(What you will do): Take the line containing "gray semicircle: (239, 171)" and each line after it through the end of the data below, and return them exactly, minus any pictures.

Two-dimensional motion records
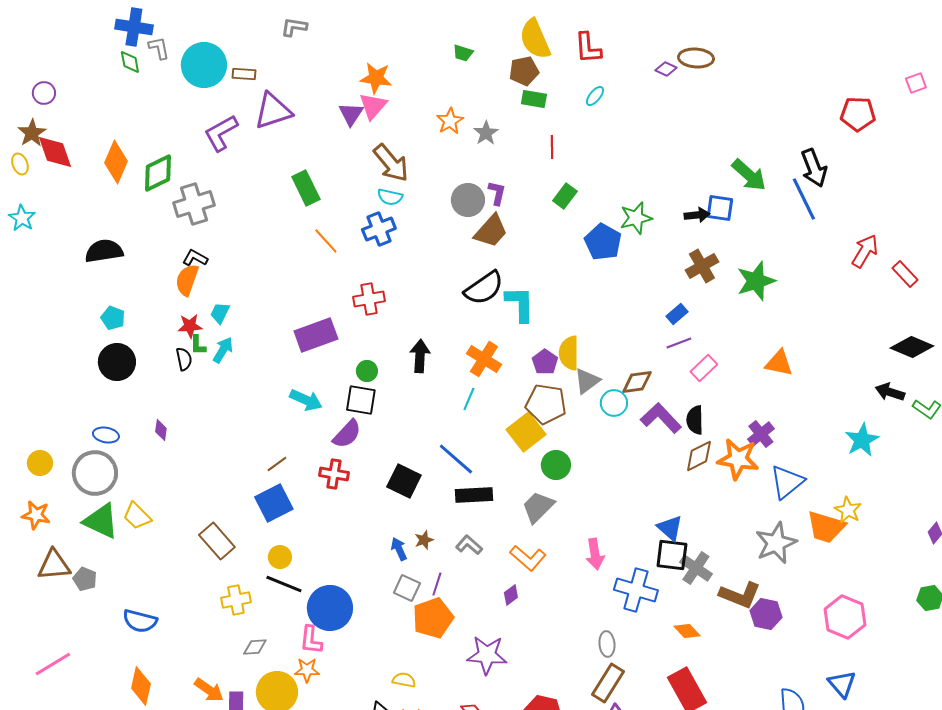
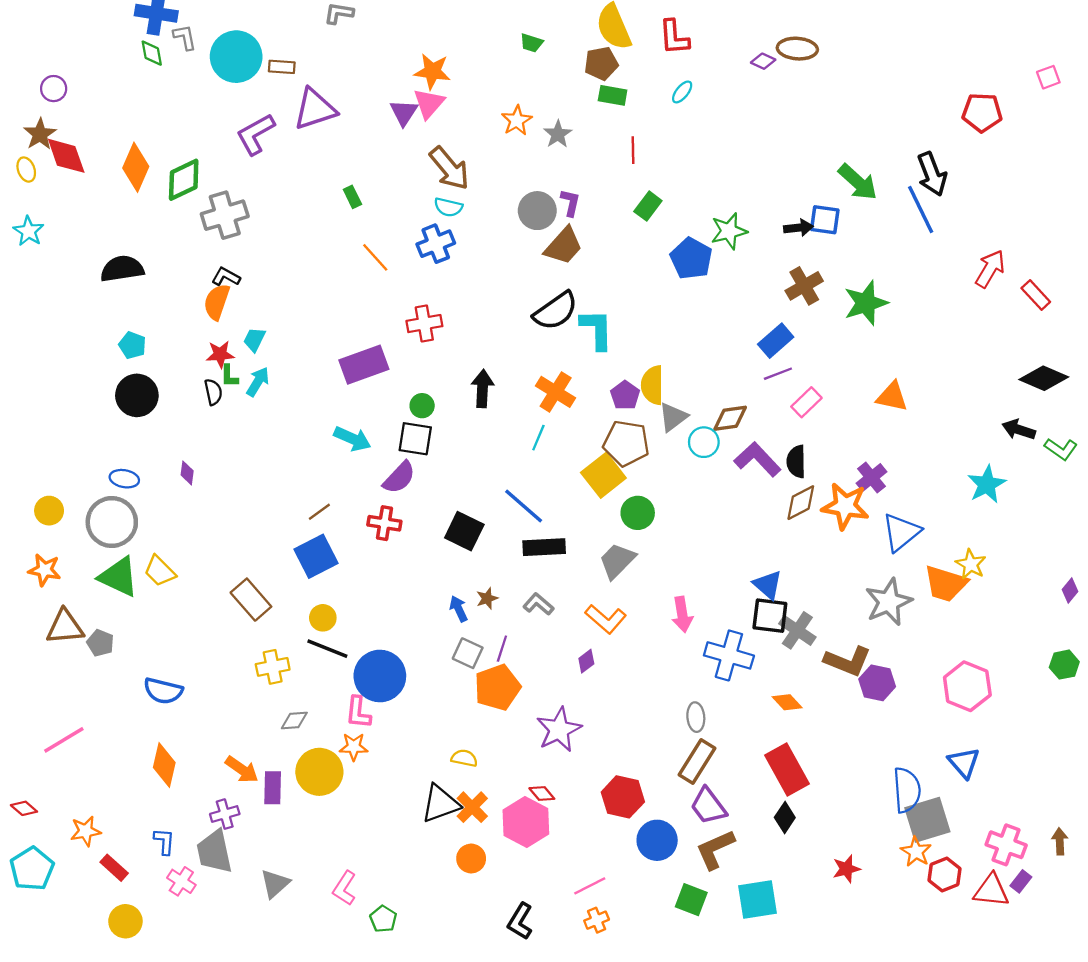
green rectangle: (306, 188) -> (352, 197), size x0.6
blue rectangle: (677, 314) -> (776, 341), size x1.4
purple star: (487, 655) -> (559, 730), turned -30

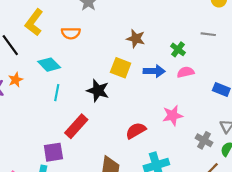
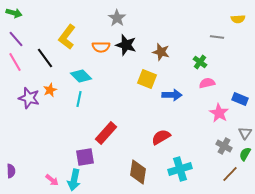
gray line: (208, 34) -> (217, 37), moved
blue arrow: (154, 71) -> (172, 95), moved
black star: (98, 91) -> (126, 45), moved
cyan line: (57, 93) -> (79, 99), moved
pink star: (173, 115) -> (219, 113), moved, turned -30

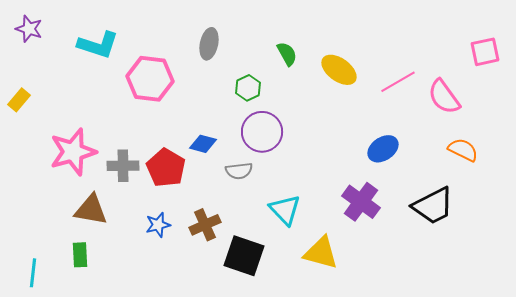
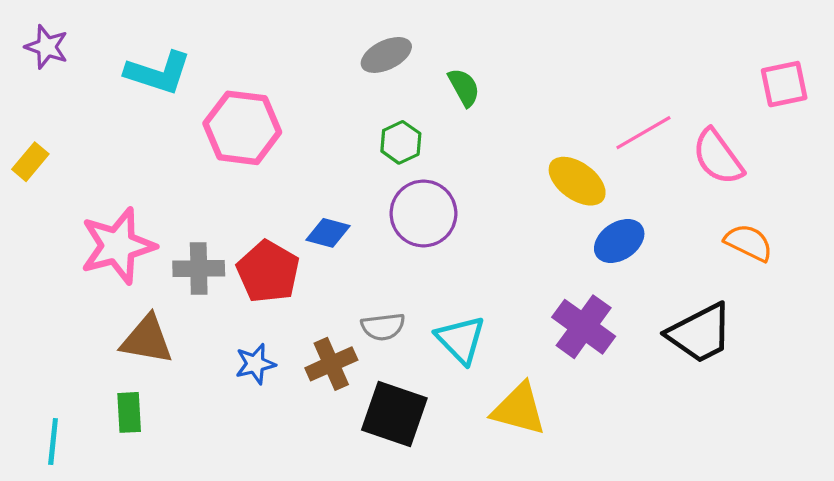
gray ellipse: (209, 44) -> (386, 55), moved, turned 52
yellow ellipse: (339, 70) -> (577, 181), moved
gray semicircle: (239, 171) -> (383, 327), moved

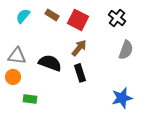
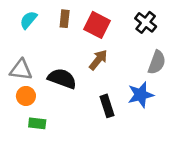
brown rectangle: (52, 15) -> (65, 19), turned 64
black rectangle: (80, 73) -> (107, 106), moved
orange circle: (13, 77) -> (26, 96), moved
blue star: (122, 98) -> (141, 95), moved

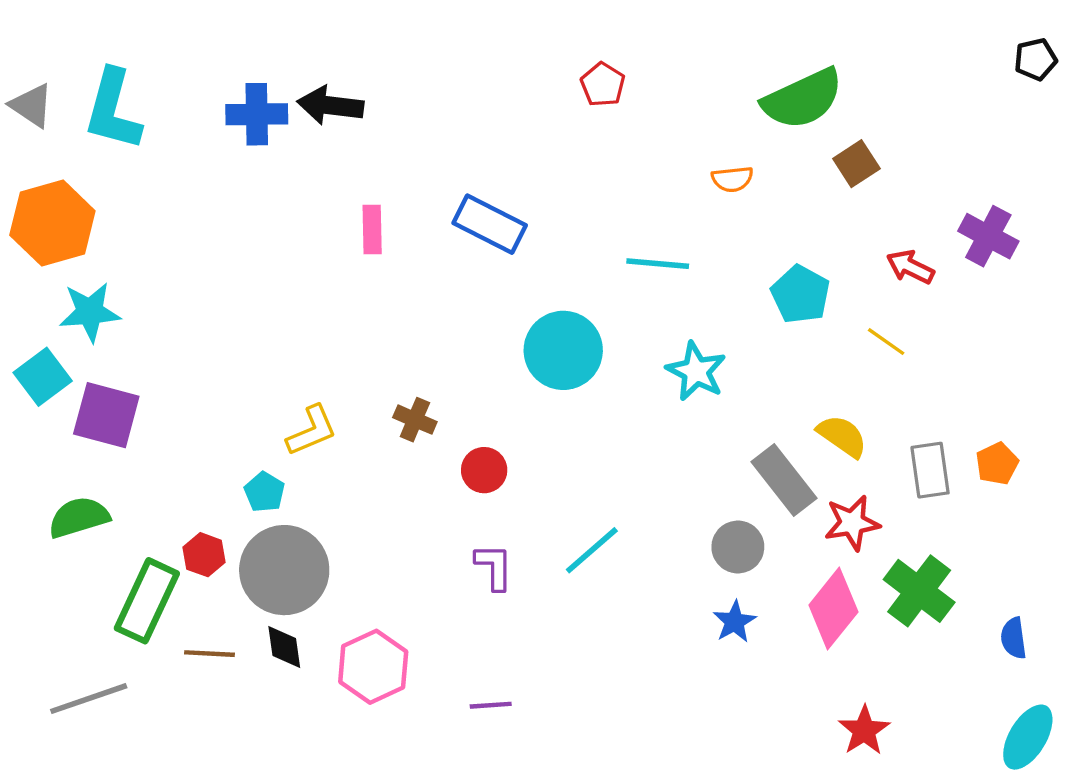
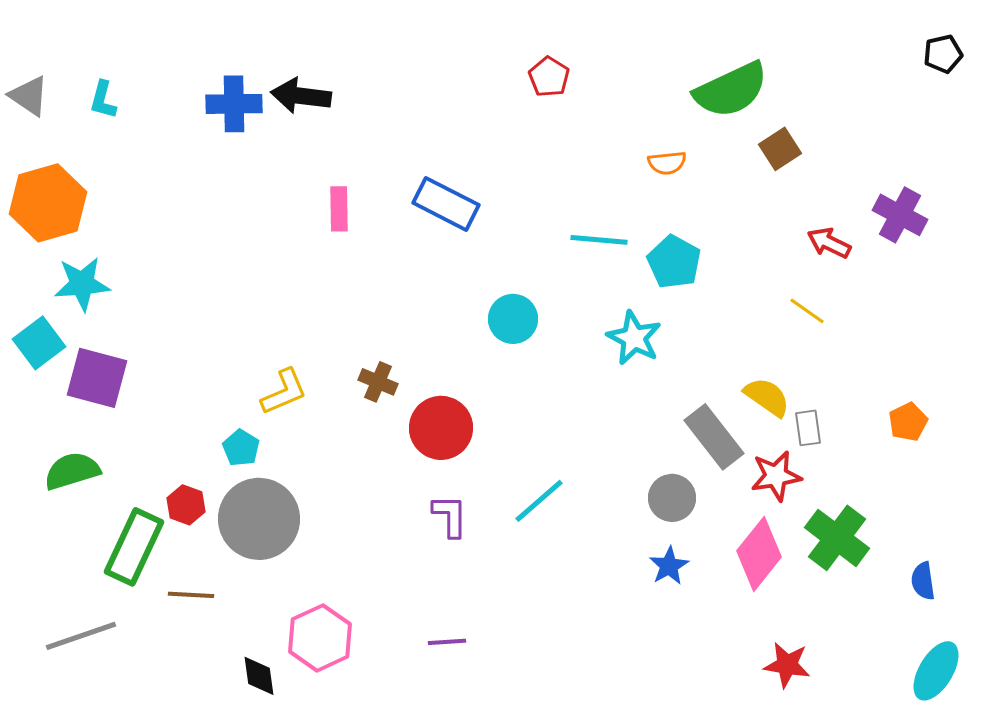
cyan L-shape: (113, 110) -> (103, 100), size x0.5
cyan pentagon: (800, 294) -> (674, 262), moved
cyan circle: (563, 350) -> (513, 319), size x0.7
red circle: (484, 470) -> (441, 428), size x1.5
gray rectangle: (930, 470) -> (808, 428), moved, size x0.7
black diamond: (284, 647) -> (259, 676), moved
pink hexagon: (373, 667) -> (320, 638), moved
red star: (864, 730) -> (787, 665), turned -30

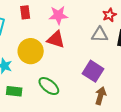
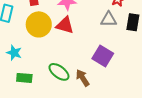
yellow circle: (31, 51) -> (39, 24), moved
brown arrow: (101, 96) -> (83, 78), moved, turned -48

(Exercise solution):
gray semicircle: (239, 171) -> (383, 327), moved

brown rectangle: (52, 15) -> (65, 19), turned 64
black rectangle: (80, 73) -> (107, 106), moved
orange circle: (13, 77) -> (26, 96), moved
blue star: (122, 98) -> (141, 95), moved

cyan L-shape: (113, 110) -> (103, 100), size x0.5
cyan pentagon: (800, 294) -> (674, 262), moved
cyan circle: (563, 350) -> (513, 319), size x0.7
red circle: (484, 470) -> (441, 428), size x1.5
gray rectangle: (930, 470) -> (808, 428), moved, size x0.7
black diamond: (284, 647) -> (259, 676), moved
pink hexagon: (373, 667) -> (320, 638), moved
red star: (864, 730) -> (787, 665), turned -30

yellow circle: (31, 51) -> (39, 24), moved
brown arrow: (101, 96) -> (83, 78), moved, turned -48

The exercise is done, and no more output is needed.